_What this task involves_: Work through the records that follow and return each line containing the word "black".

_Spatial reasoning data_:

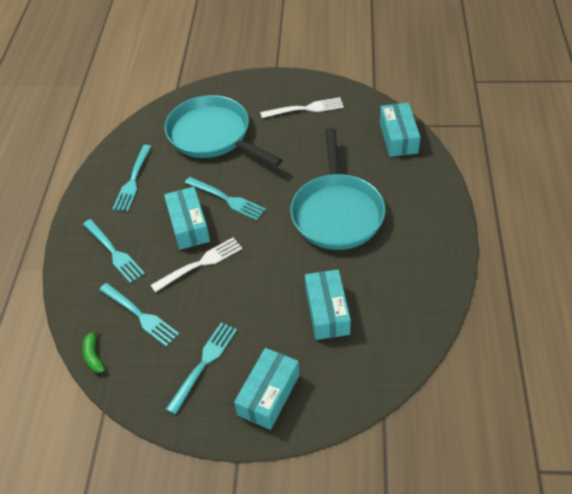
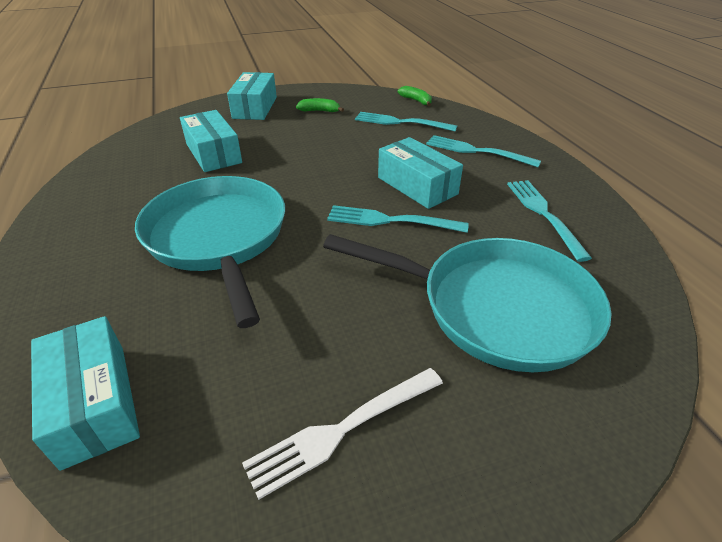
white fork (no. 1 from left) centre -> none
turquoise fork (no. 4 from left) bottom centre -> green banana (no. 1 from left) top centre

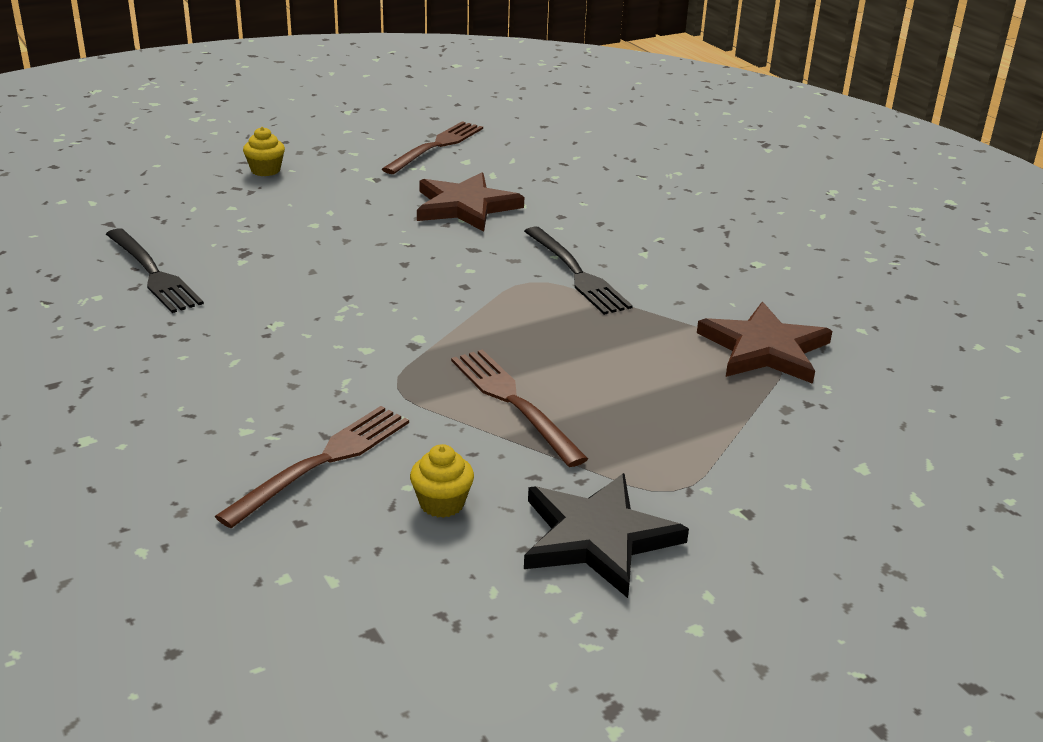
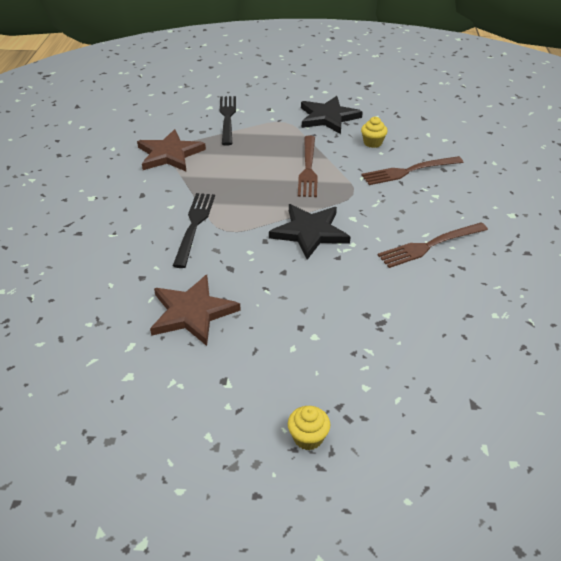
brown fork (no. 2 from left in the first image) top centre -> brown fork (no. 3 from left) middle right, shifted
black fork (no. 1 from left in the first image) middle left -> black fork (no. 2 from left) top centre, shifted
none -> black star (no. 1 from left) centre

_Solved exercise_:
black fork (no. 1 from left in the first image) middle left -> black fork (no. 2 from left) top centre, shifted
none -> black star (no. 1 from left) centre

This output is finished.